ACTIVITY:
Exactly the lines from the one with "MIC pin OUT: A0 -> D4" through the end of the data below must be set down, and no pictures with them.

Records contained in a dataset:
== Segment start ==

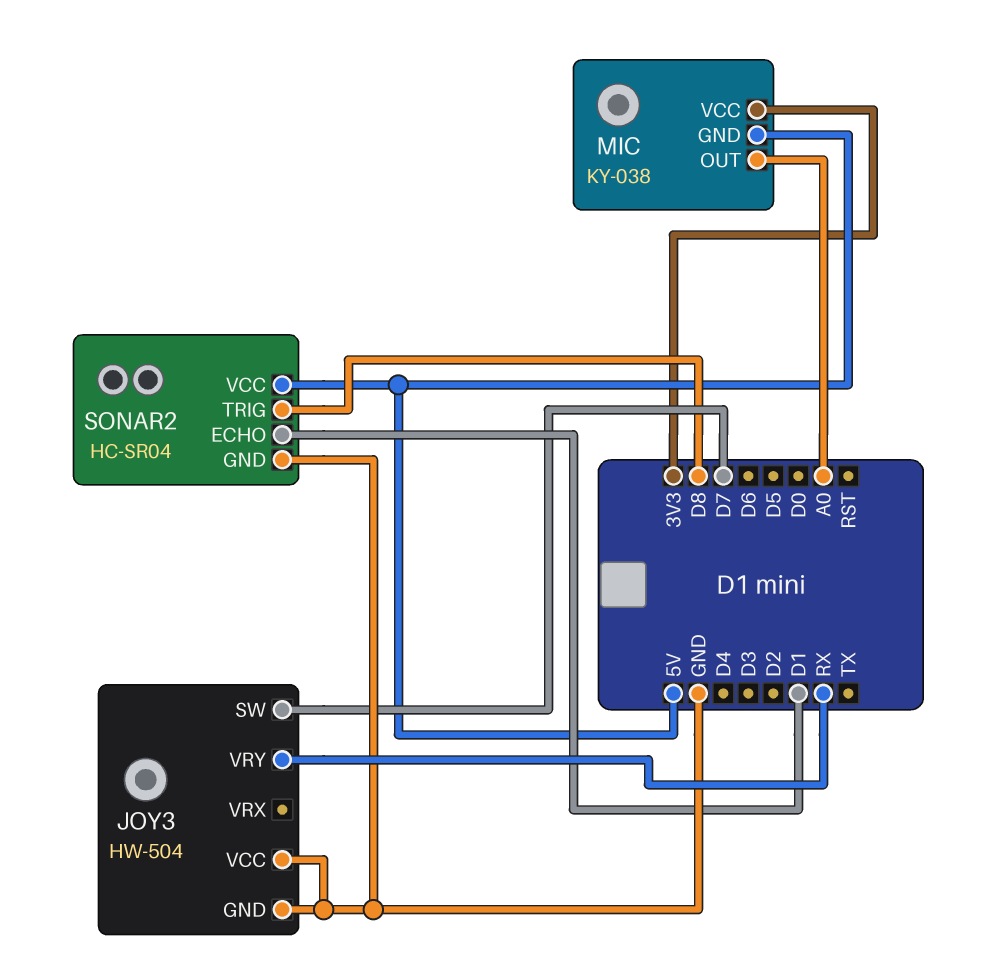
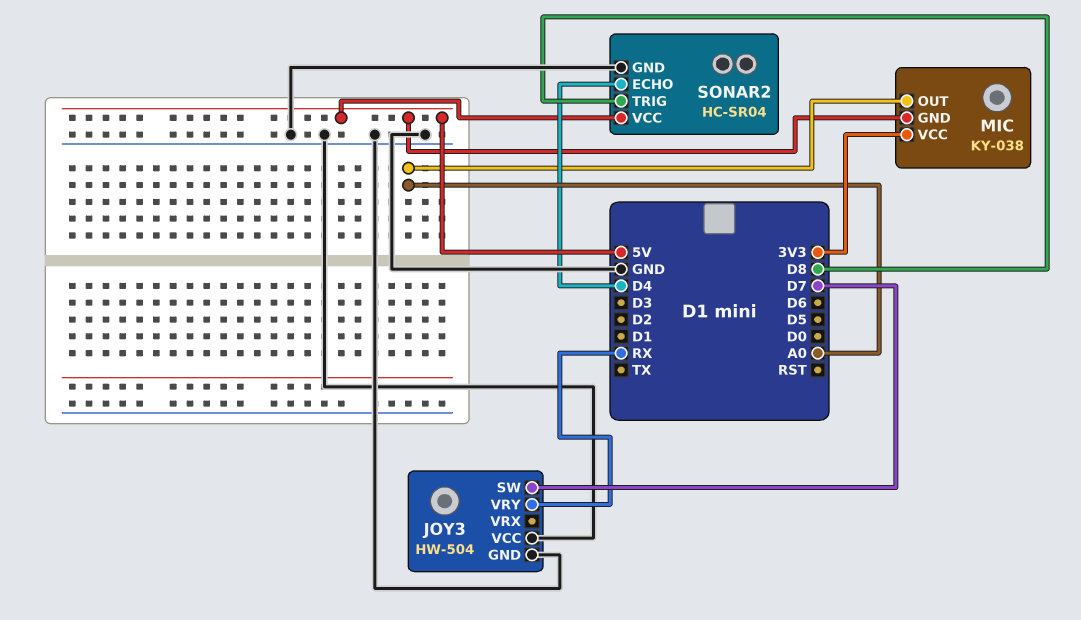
SONAR2 pin ECHO: D1 -> D4

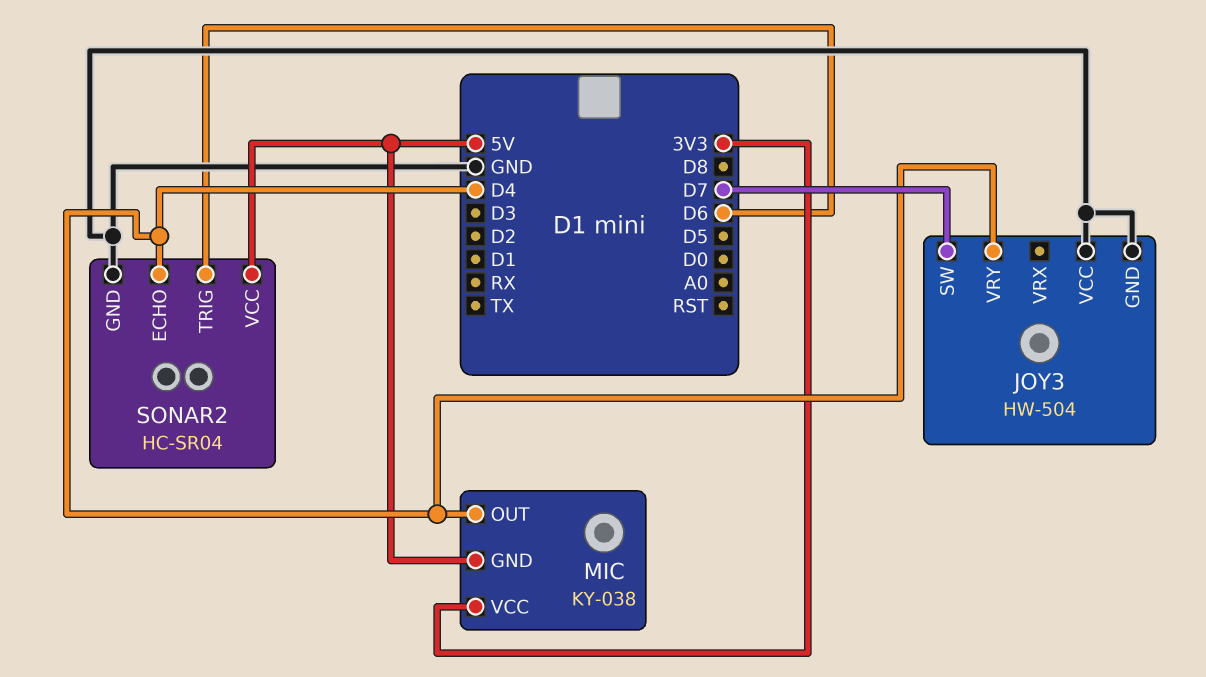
JOY3 pin VRY: RX -> D4
MIC pin OUT: A0 -> D4
SONAR2 pin TRIG: D8 -> D6

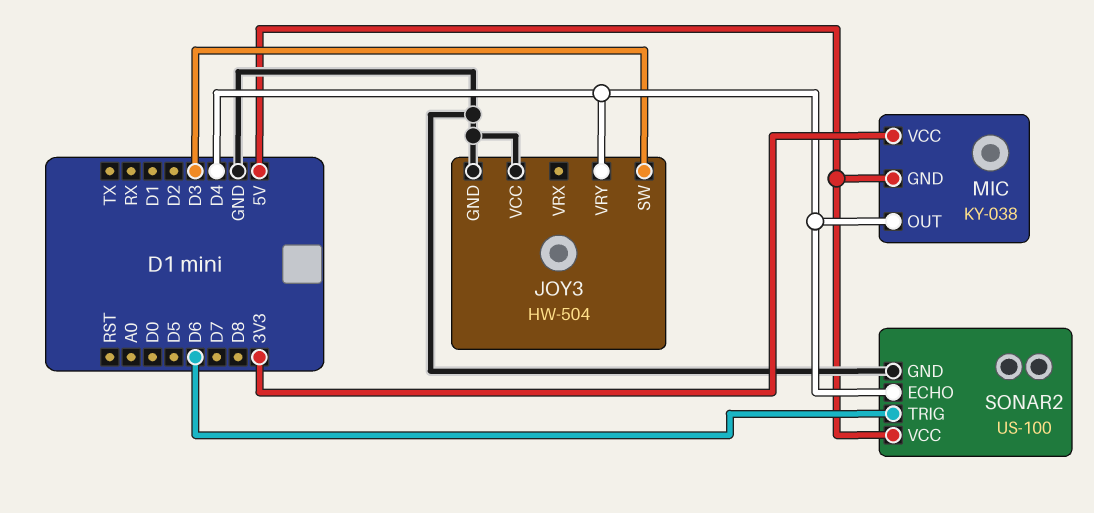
JOY3 pin SW: D7 -> D3
SONAR2: HC-SR04 -> US-100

== Segment end ==

TASK SOLUTION:
MIC pin OUT: A0 -> D4
SONAR2 pin TRIG: D8 -> D6

JOY3 pin SW: D7 -> D3
SONAR2: HC-SR04 -> US-100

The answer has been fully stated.